[Scene edit records]
====

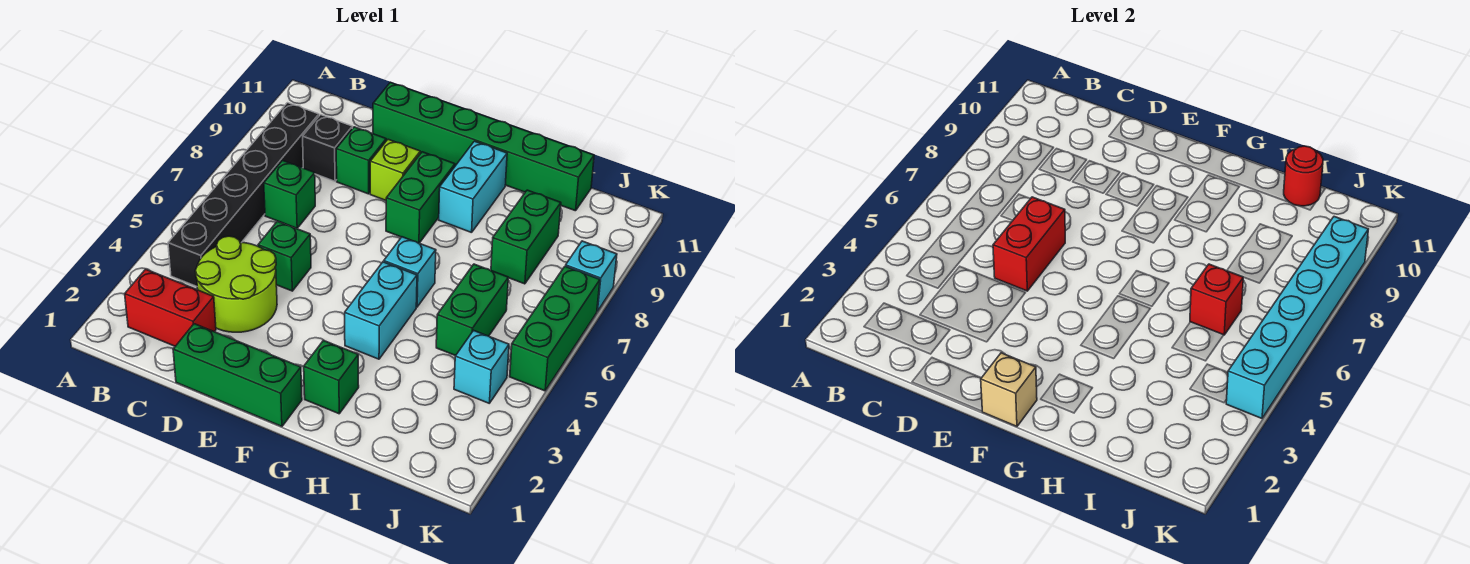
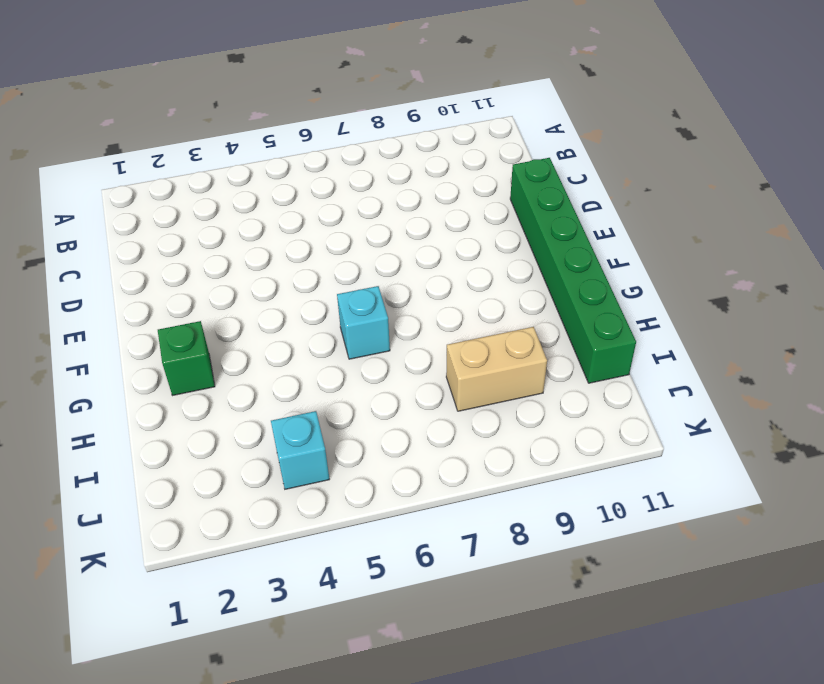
tan brick I8:I9 level 1 -> green brick I8:I9 level 1
none -> red brick B2:C2 level 1
none -> black brick B4:B9 level 1
none -> lime round brick C3:D4 level 1

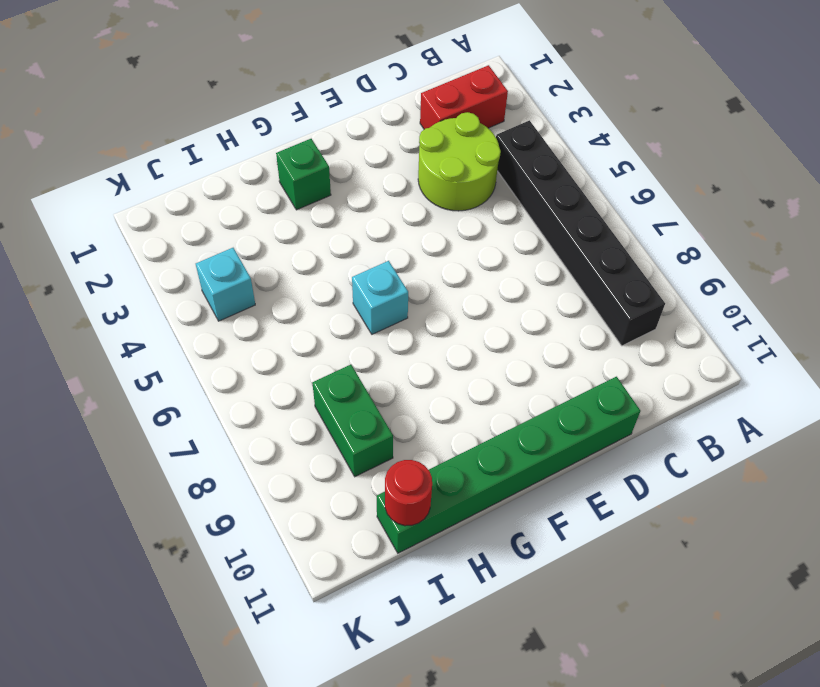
none -> green brick C7 level 1
none -> black brick C9 level 1
none -> green brick D1:F1 level 1

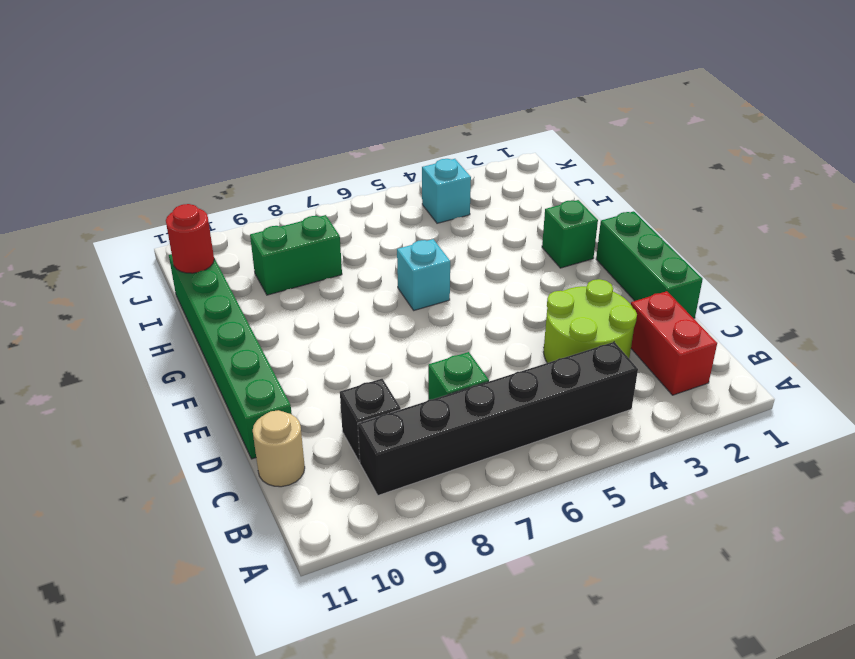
tan round brick C11 level 1 -> none
none -> green brick D5 level 1
none -> green brick D9 level 1
none -> lime brick E9 level 1

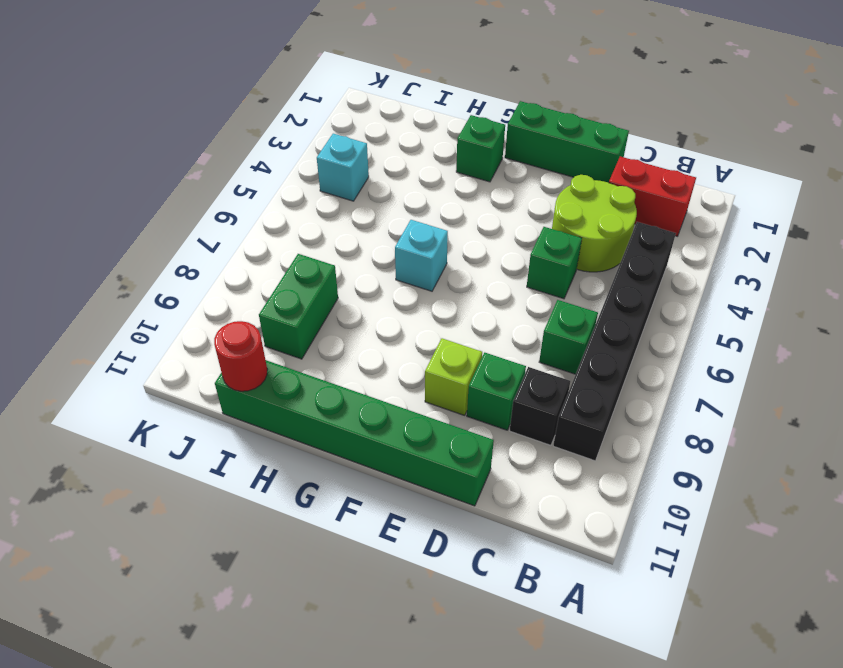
none -> green brick F8:F9 level 1
none -> cyan brick G4:G5 level 1
none -> cyan brick G9:G10 level 1

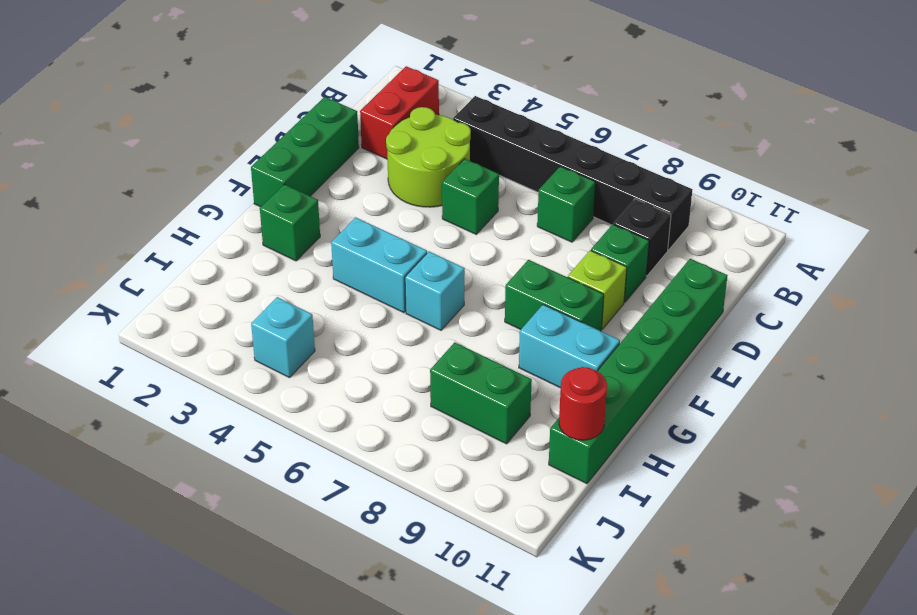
none -> green brick I5:I6 level 1
none -> green brick K5:K7 level 1
none -> cyan brick K8 level 1

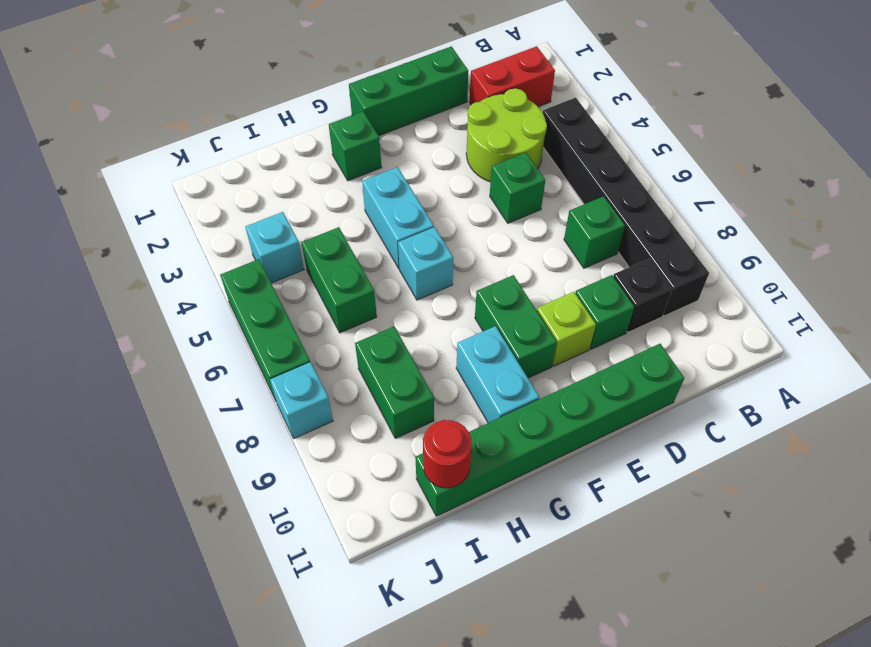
none -> red brick D5:D6 level 2
none -> tan brick F1 level 2
none -> red brick I6 level 2

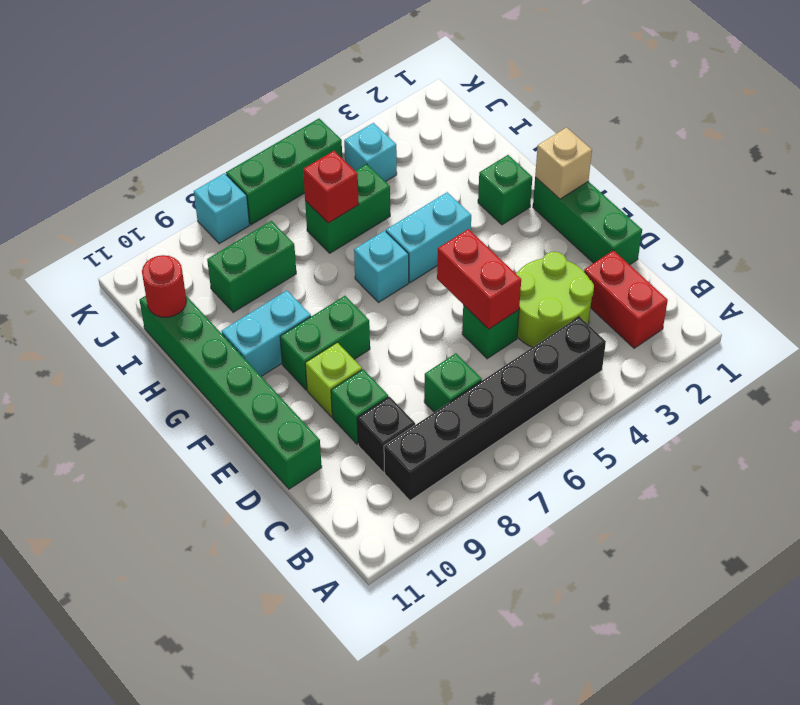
red brick D5:E5 level 2 -> red brick D5:D6 level 2
none -> cyan brick K4:K9 level 2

====

#### PROBLEM TO WORK ON:
Carry over each record above character for character, with the pictures left out.

#### PROBLEM SOLUTION:
tan brick I8:I9 level 1 -> green brick I8:I9 level 1
none -> red brick B2:C2 level 1
none -> black brick B4:B9 level 1
none -> lime round brick C3:D4 level 1

none -> green brick C7 level 1
none -> black brick C9 level 1
none -> green brick D1:F1 level 1

tan round brick C11 level 1 -> none
none -> green brick D5 level 1
none -> green brick D9 level 1
none -> lime brick E9 level 1

none -> green brick F8:F9 level 1
none -> cyan brick G4:G5 level 1
none -> cyan brick G9:G10 level 1

none -> green brick I5:I6 level 1
none -> green brick K5:K7 level 1
none -> cyan brick K8 level 1

none -> red brick D5:D6 level 2
none -> tan brick F1 level 2
none -> red brick I6 level 2

red brick D5:E5 level 2 -> red brick D5:D6 level 2
none -> cyan brick K4:K9 level 2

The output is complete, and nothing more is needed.